Top of Task data

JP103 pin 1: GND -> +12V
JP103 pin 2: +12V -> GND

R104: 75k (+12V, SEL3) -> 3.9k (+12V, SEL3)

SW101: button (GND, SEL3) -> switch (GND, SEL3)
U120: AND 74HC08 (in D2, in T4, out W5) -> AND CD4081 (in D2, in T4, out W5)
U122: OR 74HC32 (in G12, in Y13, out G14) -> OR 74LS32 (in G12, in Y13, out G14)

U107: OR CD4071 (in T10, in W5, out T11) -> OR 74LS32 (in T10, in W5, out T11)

Bottom of Task data
Top of Task data

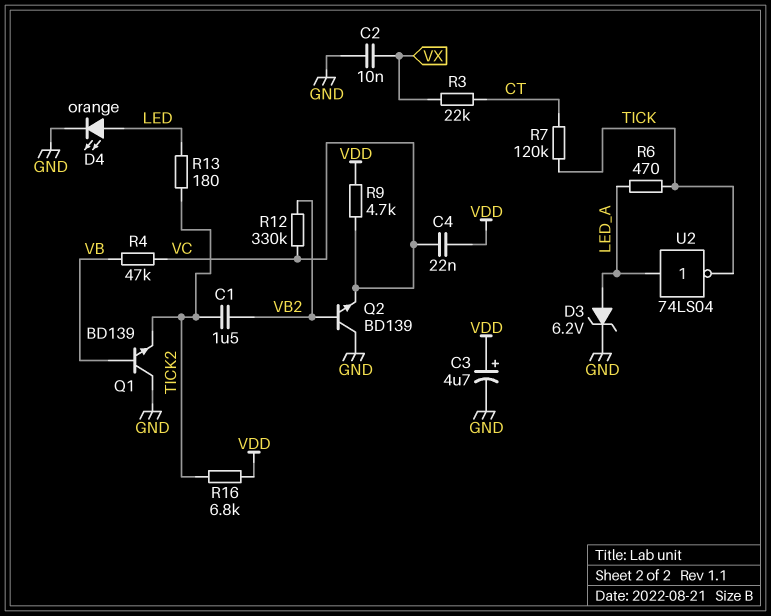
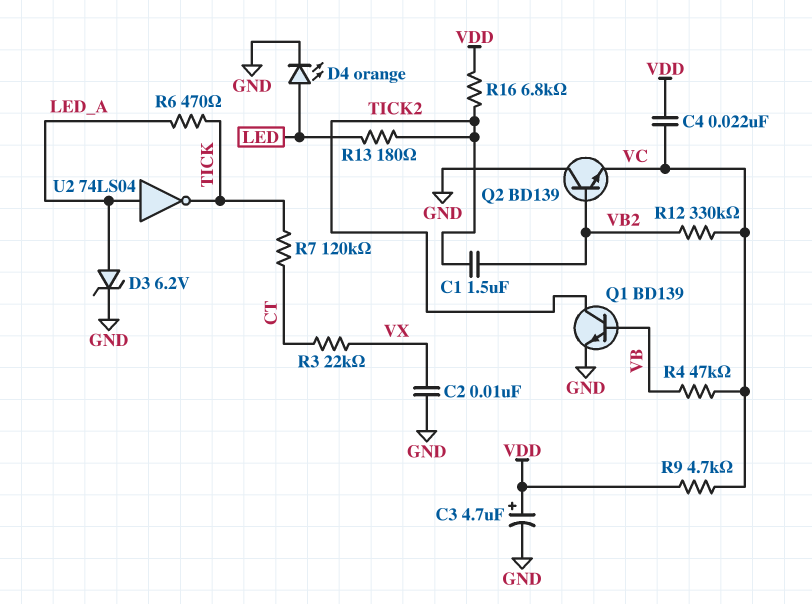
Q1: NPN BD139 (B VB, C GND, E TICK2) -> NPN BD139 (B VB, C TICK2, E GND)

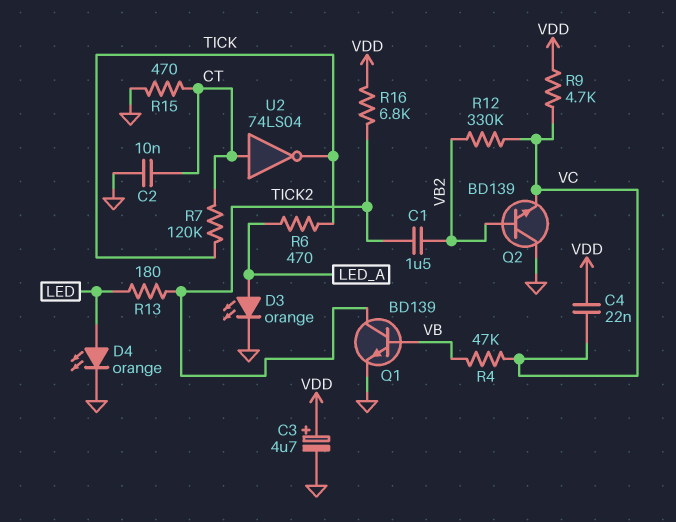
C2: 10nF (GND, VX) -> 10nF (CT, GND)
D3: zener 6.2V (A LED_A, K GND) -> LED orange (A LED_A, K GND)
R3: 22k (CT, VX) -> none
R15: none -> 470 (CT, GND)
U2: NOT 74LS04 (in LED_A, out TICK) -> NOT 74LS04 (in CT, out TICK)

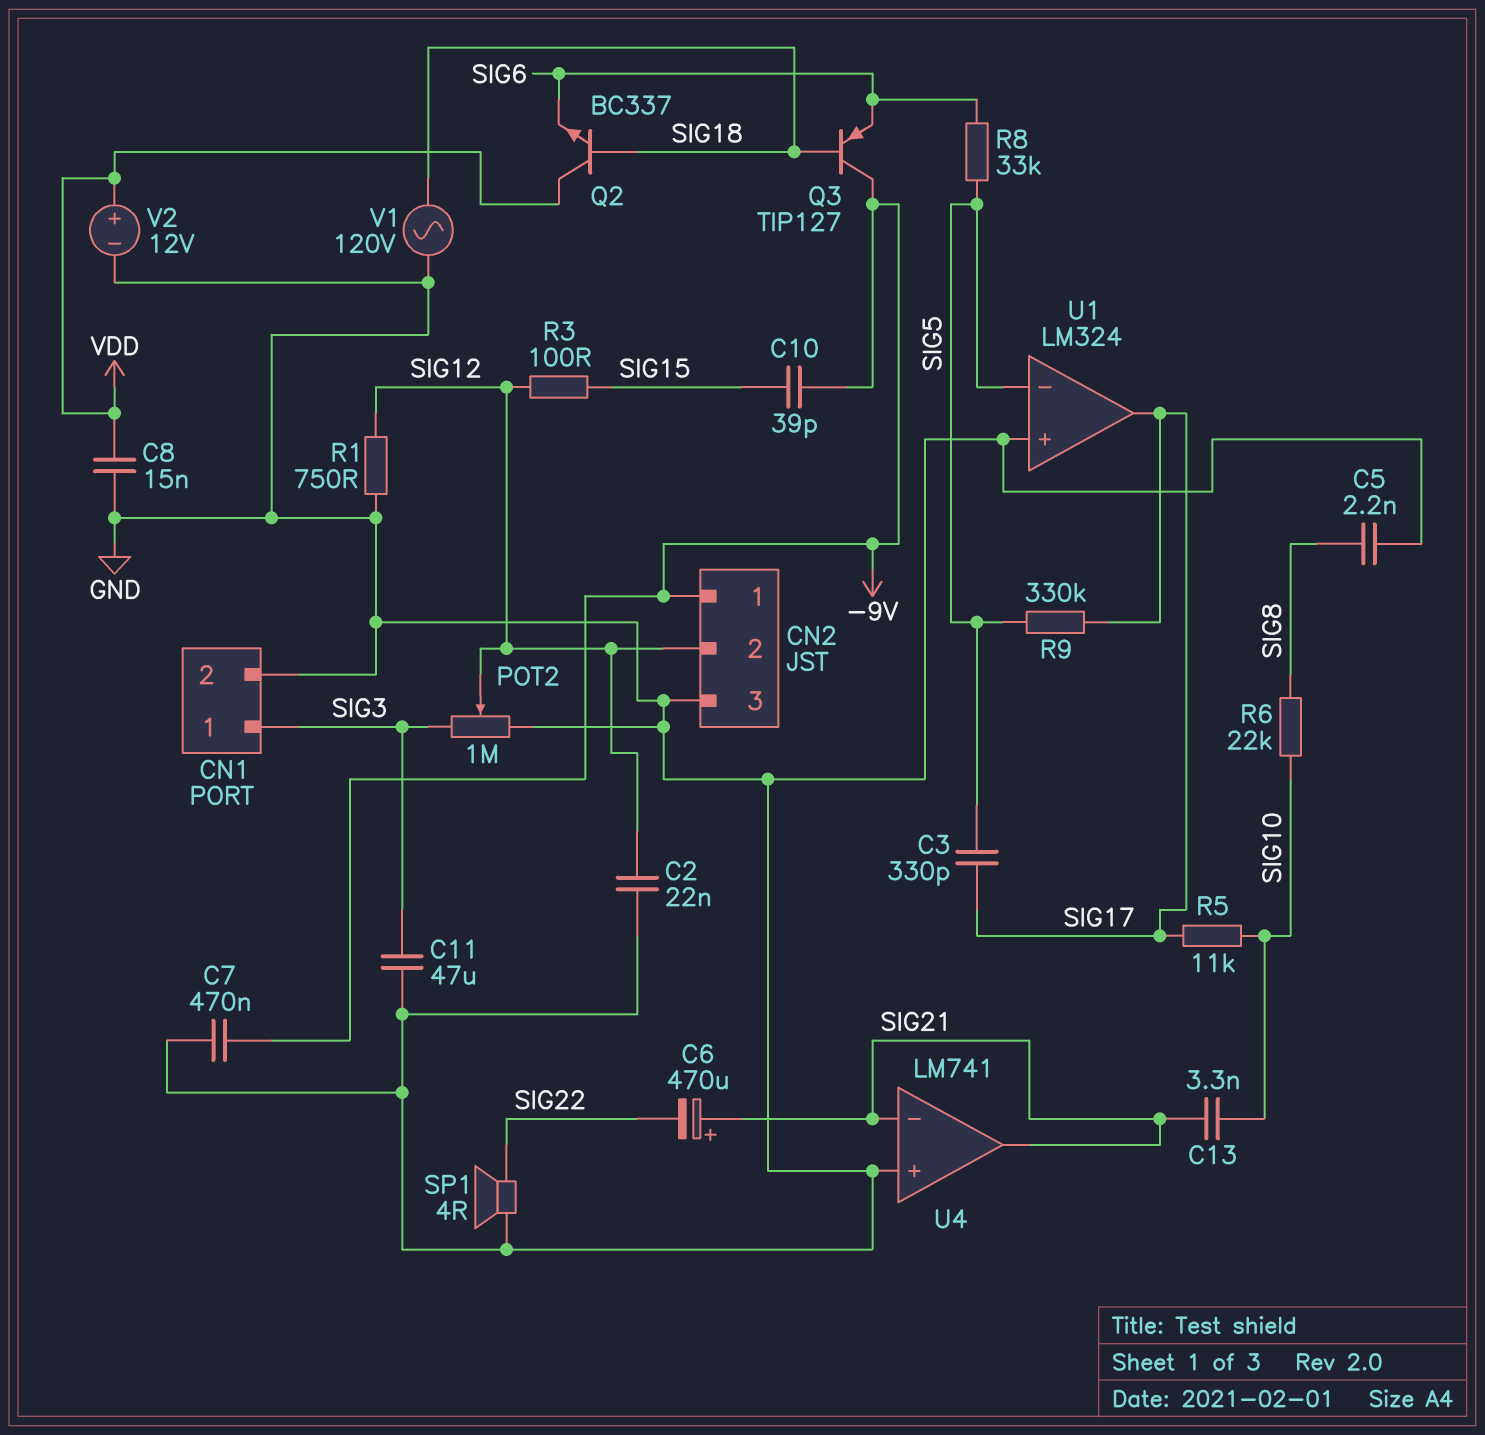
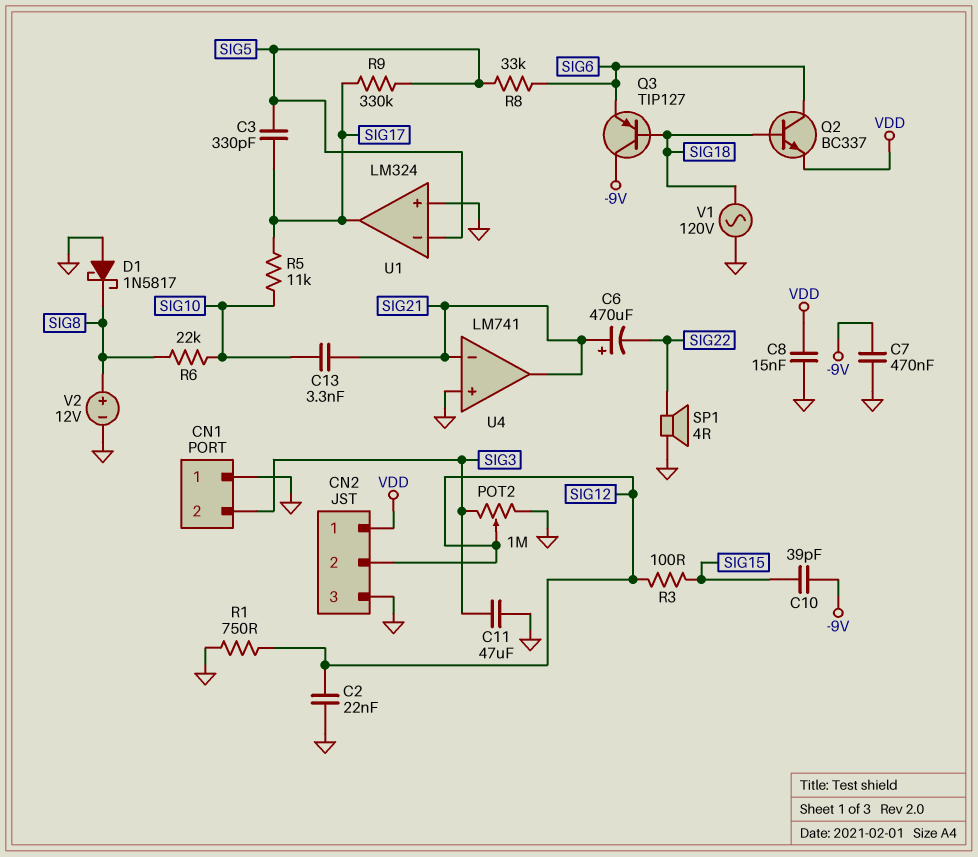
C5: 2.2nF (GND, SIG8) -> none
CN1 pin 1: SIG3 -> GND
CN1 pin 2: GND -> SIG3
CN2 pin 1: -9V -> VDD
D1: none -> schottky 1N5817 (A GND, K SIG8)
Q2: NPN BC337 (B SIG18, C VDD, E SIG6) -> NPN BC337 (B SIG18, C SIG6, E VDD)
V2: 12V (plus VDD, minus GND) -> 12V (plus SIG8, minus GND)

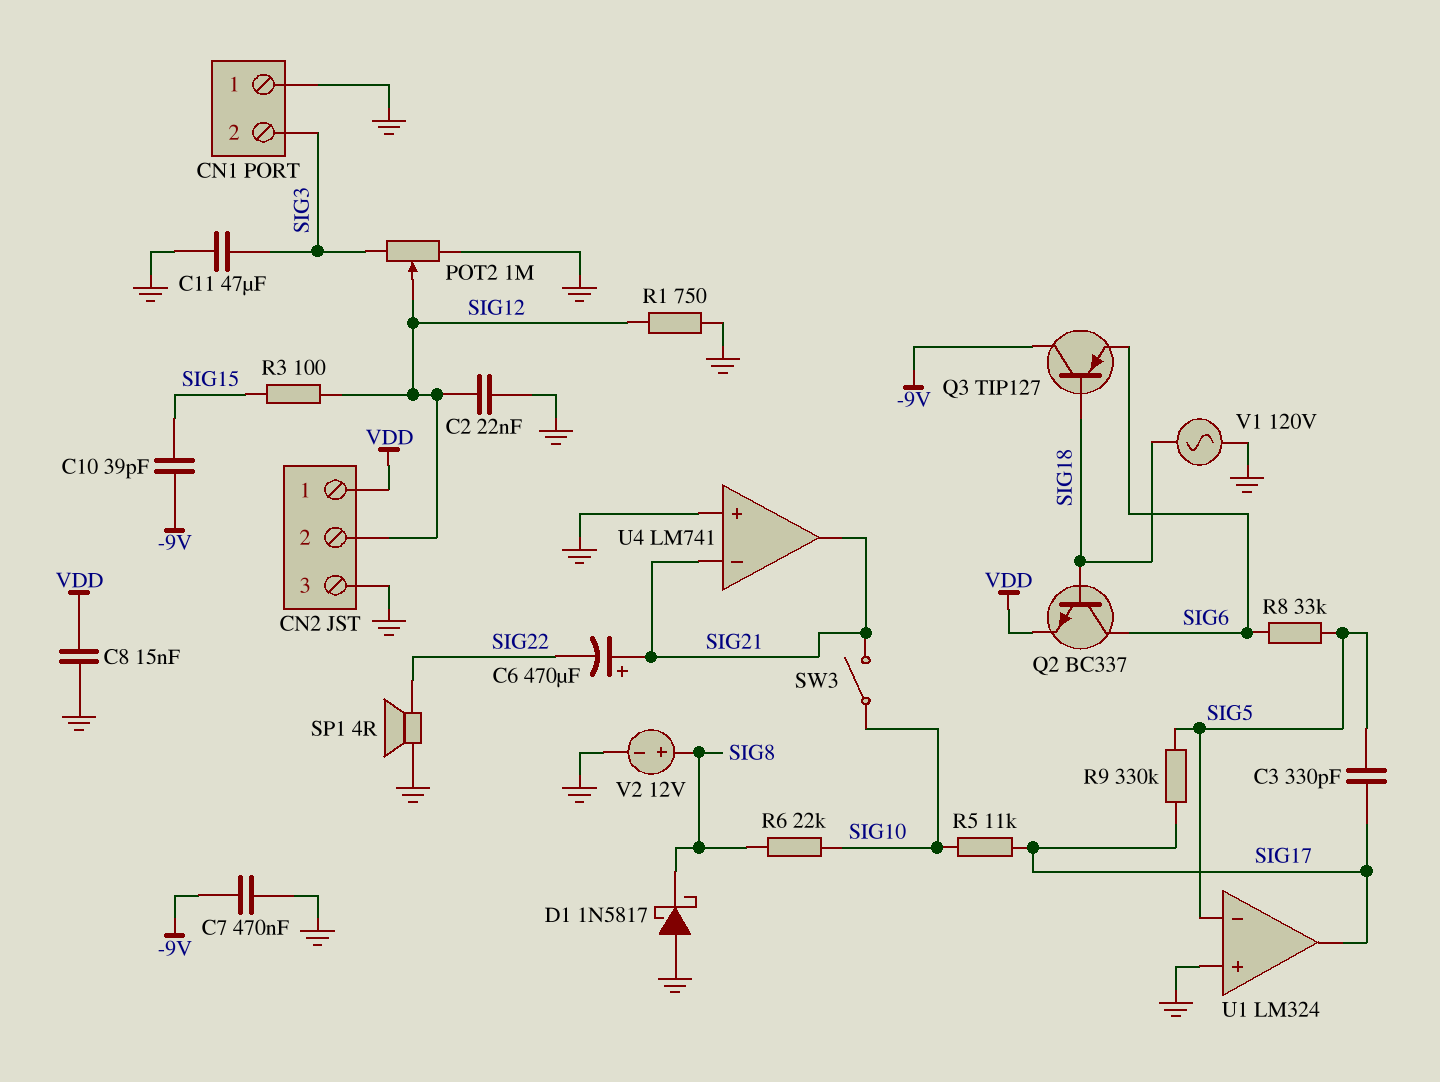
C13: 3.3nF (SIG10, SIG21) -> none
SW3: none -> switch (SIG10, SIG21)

Bottom of Task data

** Exercise instructions **
Report how many lines in these entries contain "none". Answer with the number only.

** Task solution **
6